Print exactly the lines from the line with "(68, 228) = (113, 604): green" to the last line of the data, please, both included.

** Opening Recorded data block **

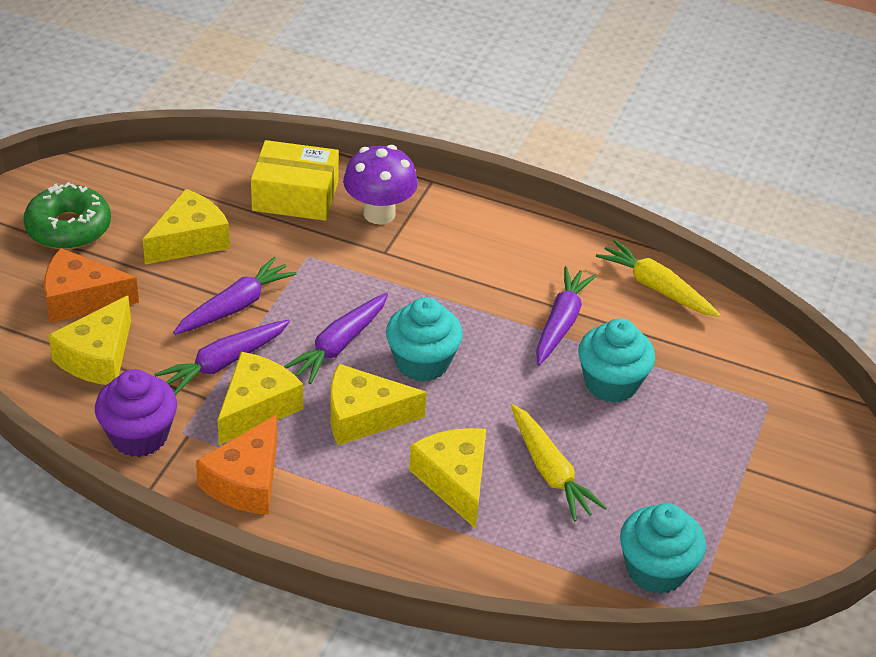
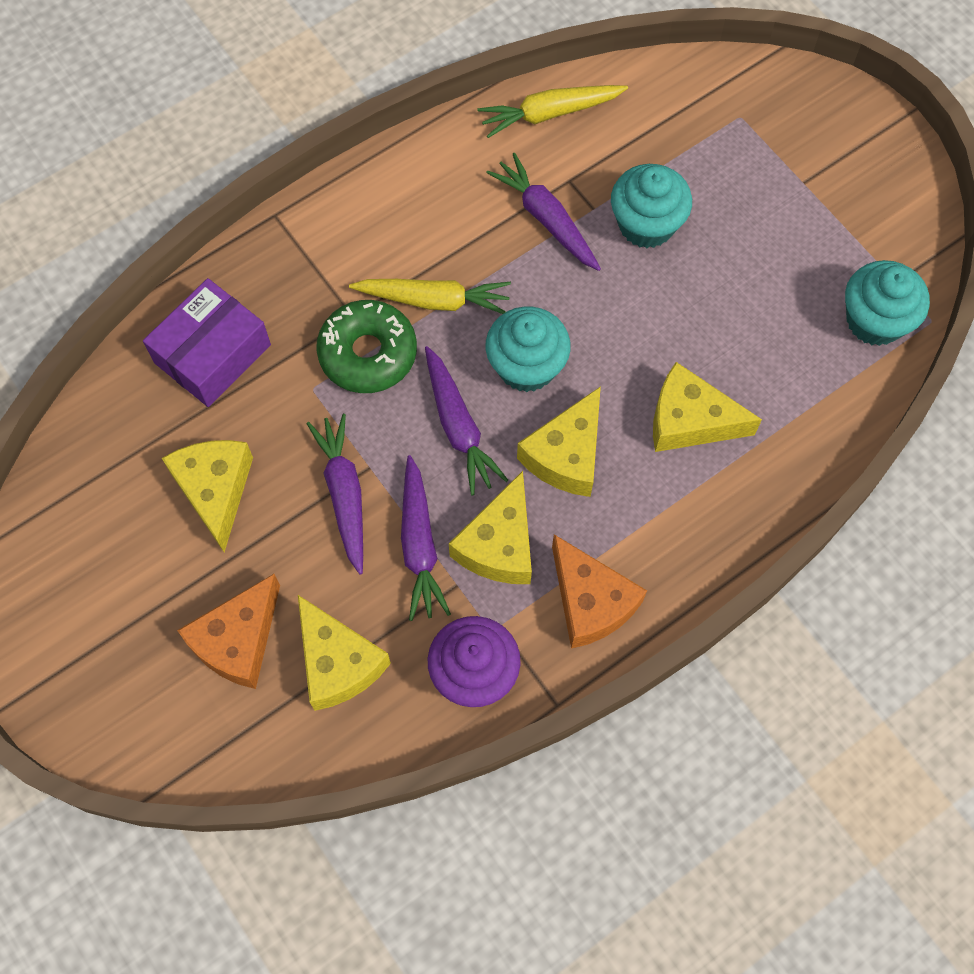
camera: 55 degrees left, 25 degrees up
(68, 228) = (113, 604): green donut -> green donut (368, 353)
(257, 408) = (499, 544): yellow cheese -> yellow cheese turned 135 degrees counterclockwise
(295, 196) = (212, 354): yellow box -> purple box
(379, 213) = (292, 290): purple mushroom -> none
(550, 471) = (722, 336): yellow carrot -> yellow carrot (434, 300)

** Closing Recorded data block **

■ Task solution:
(68, 228) = (113, 604): green donut -> green donut (368, 353)
(257, 408) = (499, 544): yellow cheese -> yellow cheese turned 135 degrees counterclockwise
(295, 196) = (212, 354): yellow box -> purple box
(379, 213) = (292, 290): purple mushroom -> none
(550, 471) = (722, 336): yellow carrot -> yellow carrot (434, 300)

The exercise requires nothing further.